Stored data:
============

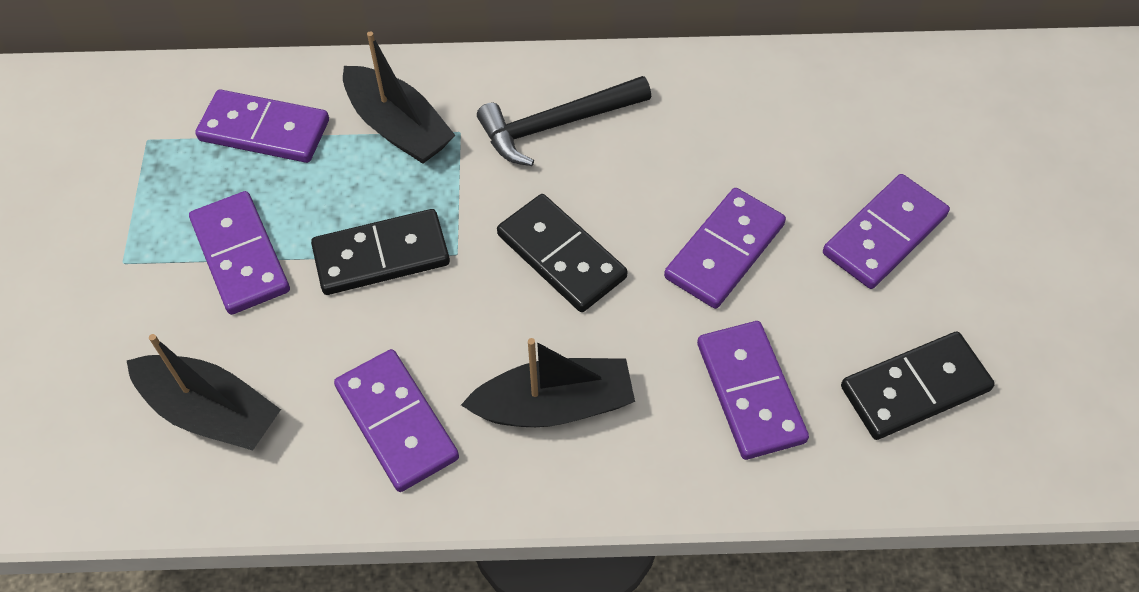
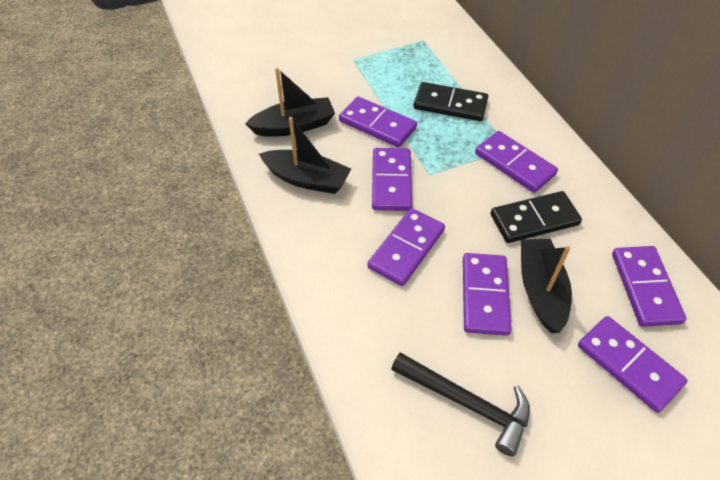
black domino: 3 -> 2
purple domino: 6 -> 7

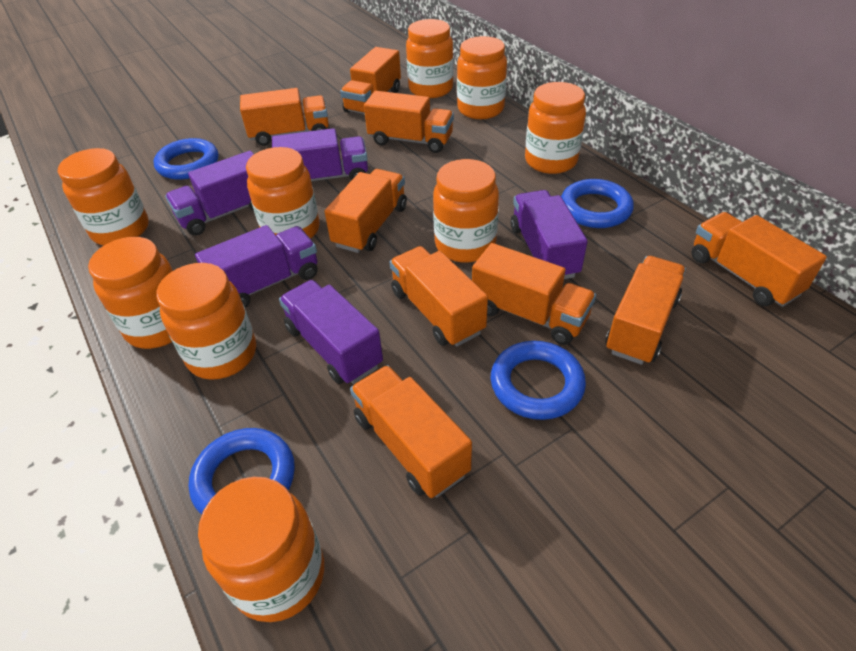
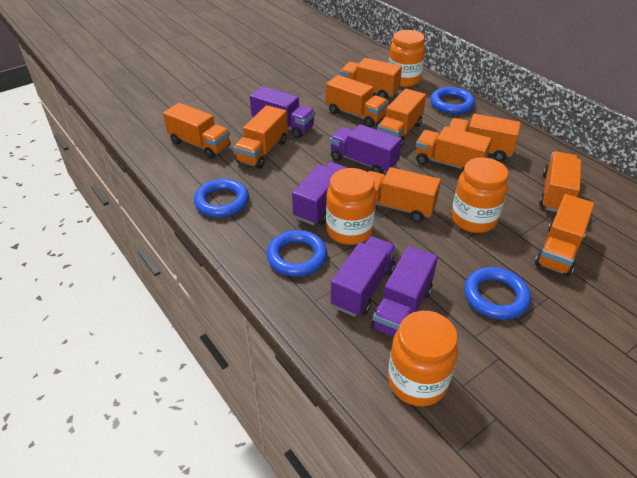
orange jar: 9 -> 4
orange truck: 9 -> 10

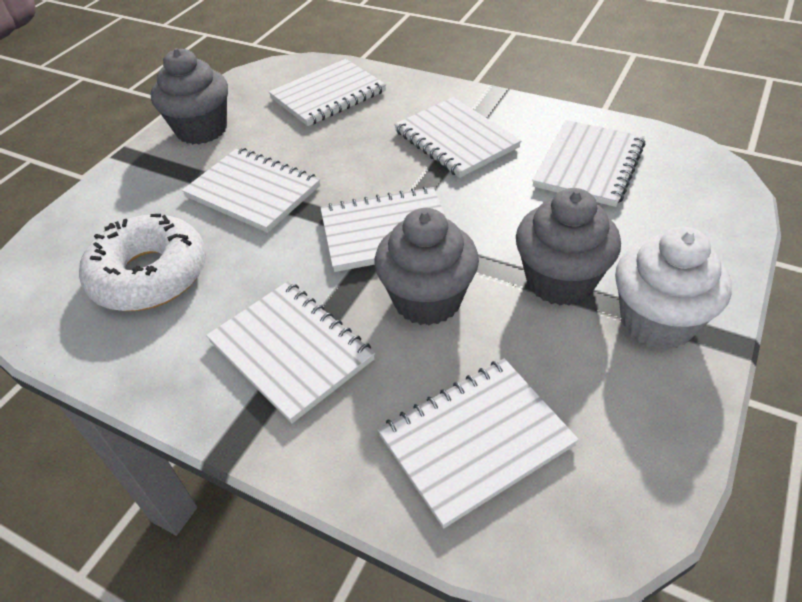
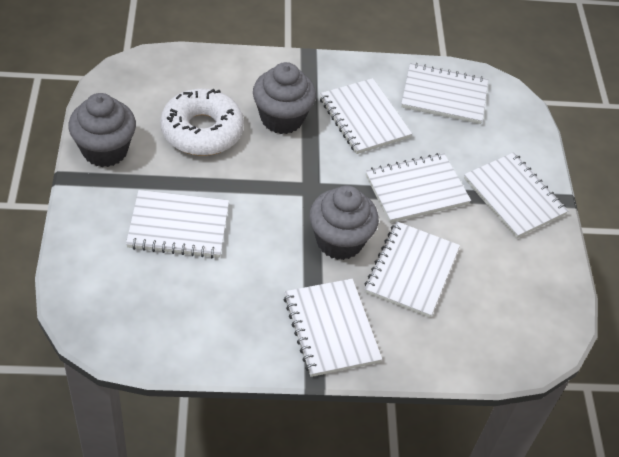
white cupcake: 1 -> 0

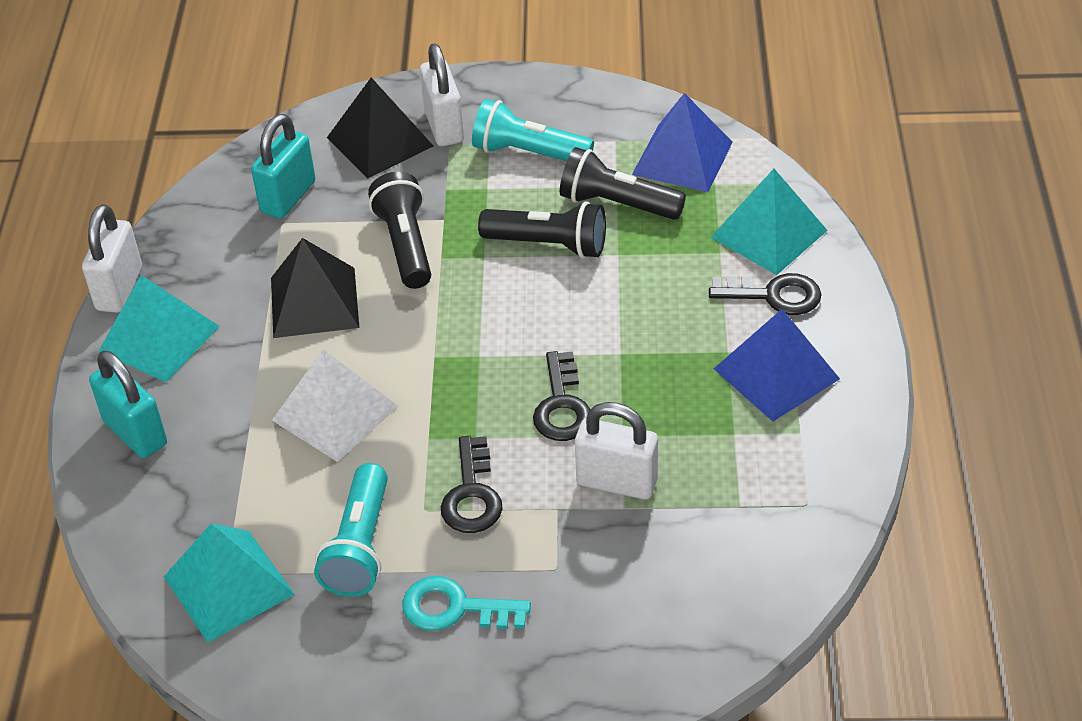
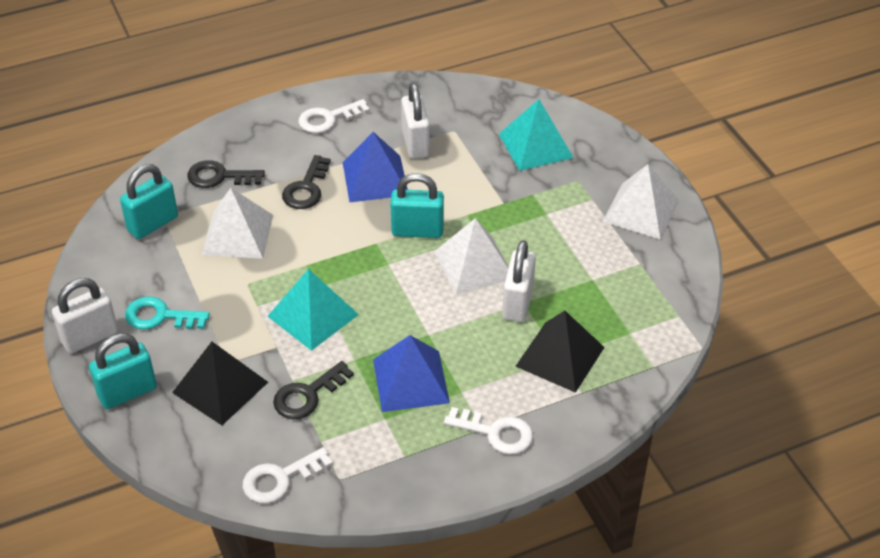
black flashlight: 3 -> 0
turquoise flashlight: 2 -> 0
turquoise padlock: 2 -> 3
turquoise pyramid: 3 -> 2
white key: 0 -> 3
white pyramid: 1 -> 3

============

• What to produce: Repeat the data above exactly, leaving out any pictures it holds.

• Response:
black domino: 3 -> 2
purple domino: 6 -> 7

orange jar: 9 -> 4
orange truck: 9 -> 10

white cupcake: 1 -> 0

black flashlight: 3 -> 0
turquoise flashlight: 2 -> 0
turquoise padlock: 2 -> 3
turquoise pyramid: 3 -> 2
white key: 0 -> 3
white pyramid: 1 -> 3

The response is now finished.